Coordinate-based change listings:
· · ·

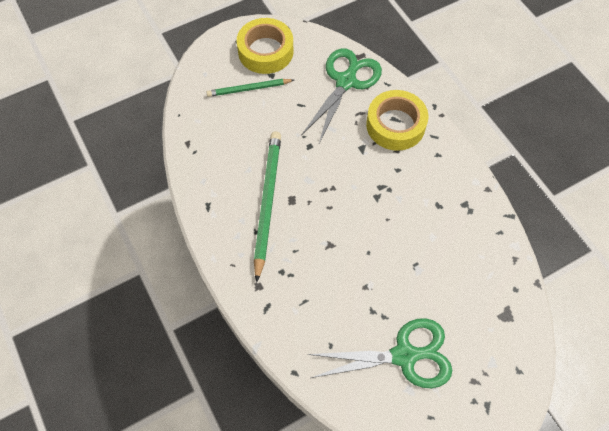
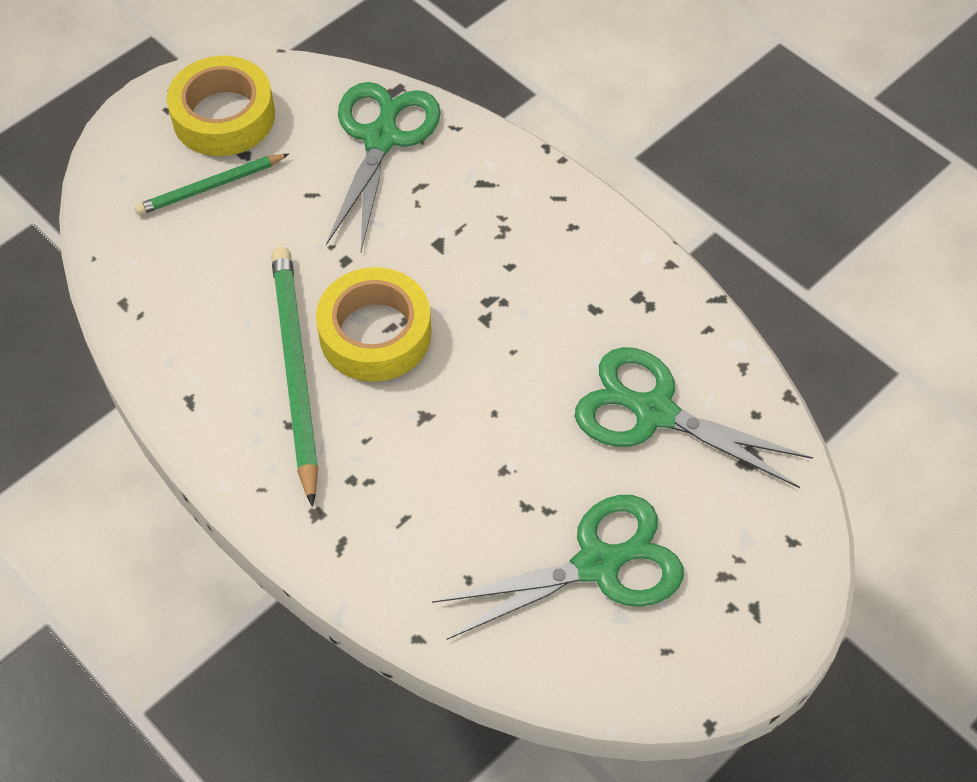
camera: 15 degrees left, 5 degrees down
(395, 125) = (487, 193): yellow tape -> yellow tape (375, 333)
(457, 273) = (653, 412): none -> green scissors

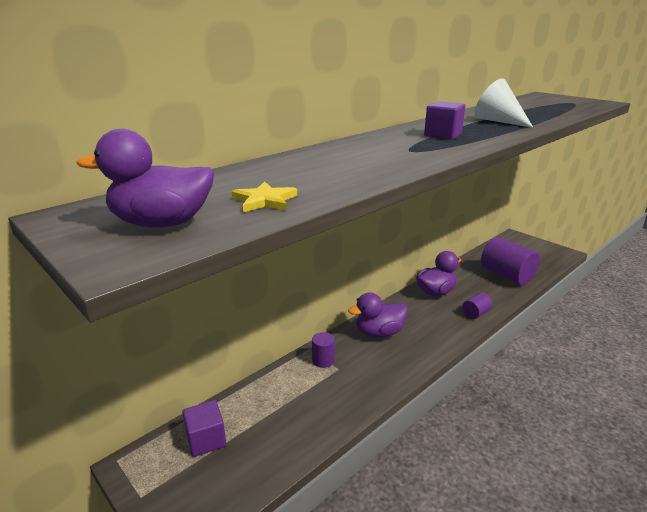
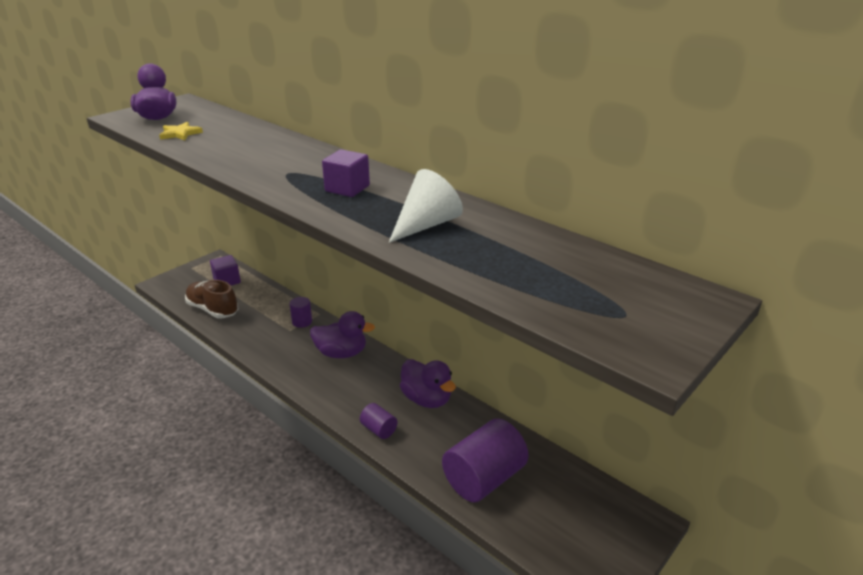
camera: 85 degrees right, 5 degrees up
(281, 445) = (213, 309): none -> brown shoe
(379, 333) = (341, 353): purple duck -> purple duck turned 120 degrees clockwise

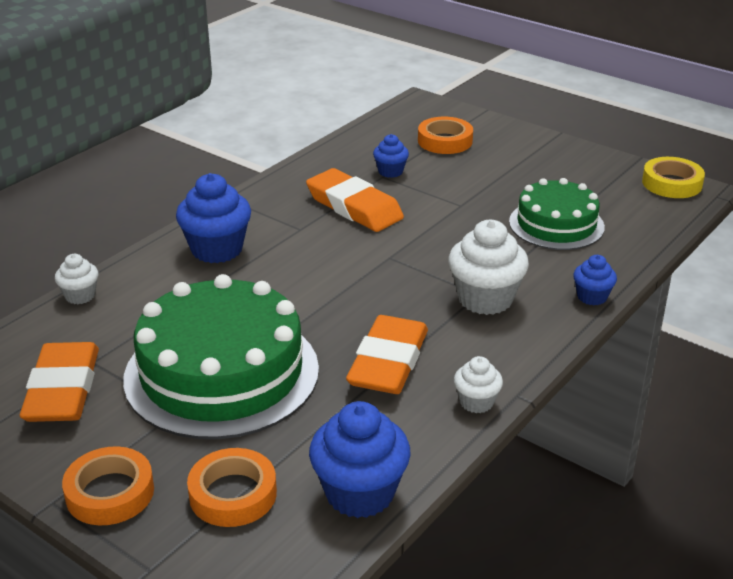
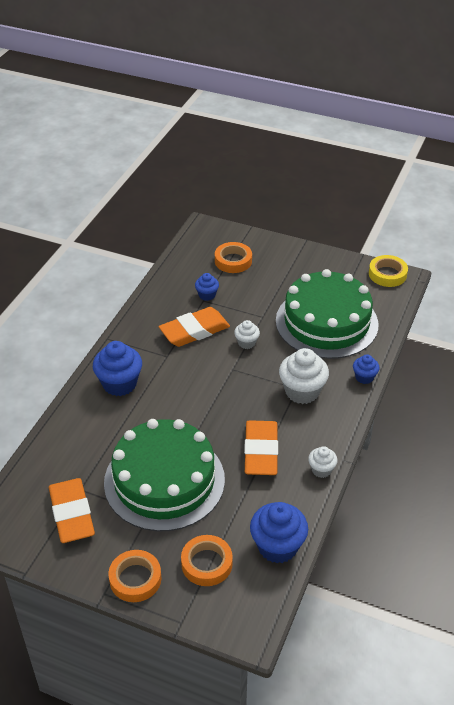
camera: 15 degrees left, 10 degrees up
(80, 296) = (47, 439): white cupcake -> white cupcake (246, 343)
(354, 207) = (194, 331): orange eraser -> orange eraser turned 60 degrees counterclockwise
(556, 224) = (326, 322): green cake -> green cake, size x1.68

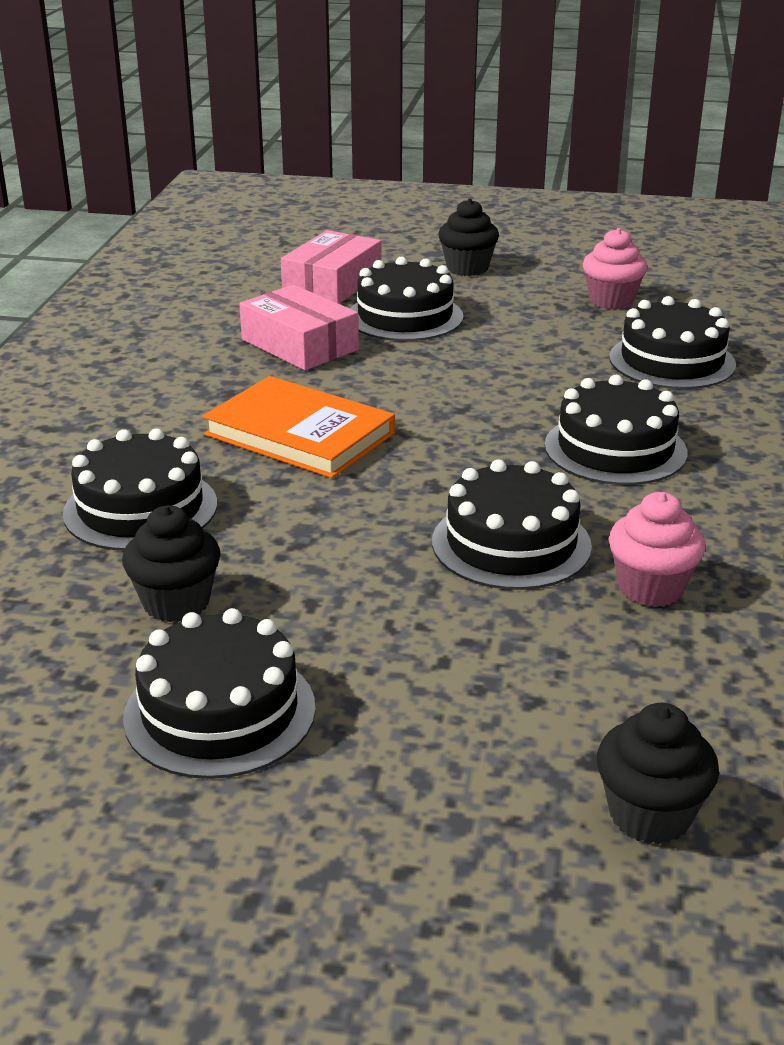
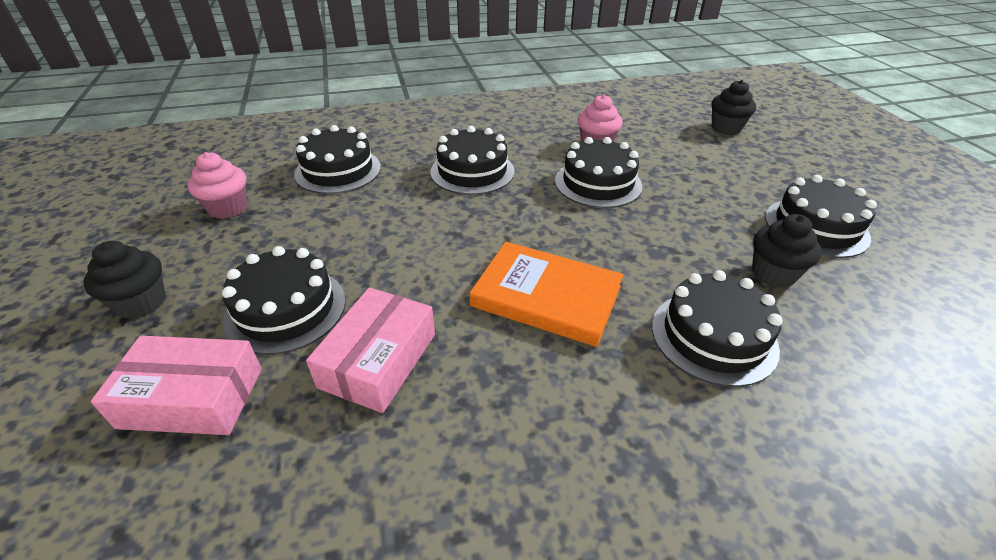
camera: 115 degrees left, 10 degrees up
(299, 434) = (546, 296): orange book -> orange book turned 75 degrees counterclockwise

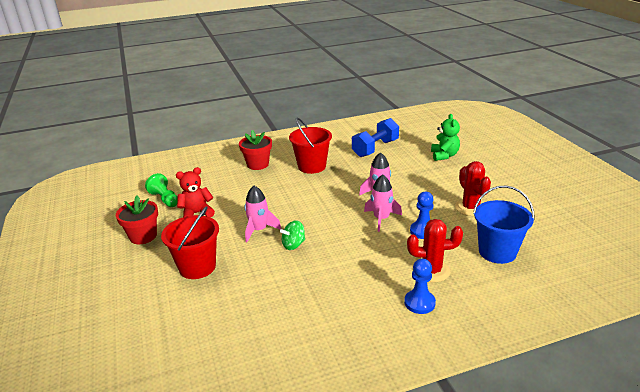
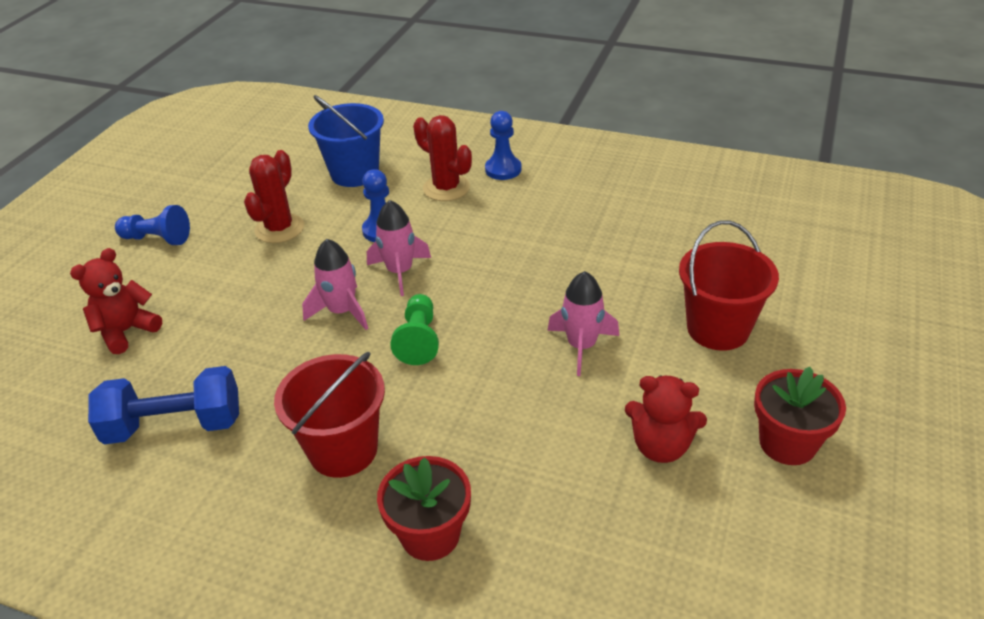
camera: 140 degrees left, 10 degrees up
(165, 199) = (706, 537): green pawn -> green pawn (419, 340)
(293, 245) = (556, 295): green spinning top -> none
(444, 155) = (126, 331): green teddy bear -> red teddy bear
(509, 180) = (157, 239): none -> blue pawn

· · ·

What is needed is an exact copy of the lines from the line with "(556, 224) = (326, 322): green" to the end of the data above, both included, without any pictures.

TASK RESPONSE:
(556, 224) = (326, 322): green cake -> green cake, size x1.68

camera: 115 degrees left, 10 degrees up
(299, 434) = (546, 296): orange book -> orange book turned 75 degrees counterclockwise

camera: 140 degrees left, 10 degrees up
(165, 199) = (706, 537): green pawn -> green pawn (419, 340)
(293, 245) = (556, 295): green spinning top -> none
(444, 155) = (126, 331): green teddy bear -> red teddy bear
(509, 180) = (157, 239): none -> blue pawn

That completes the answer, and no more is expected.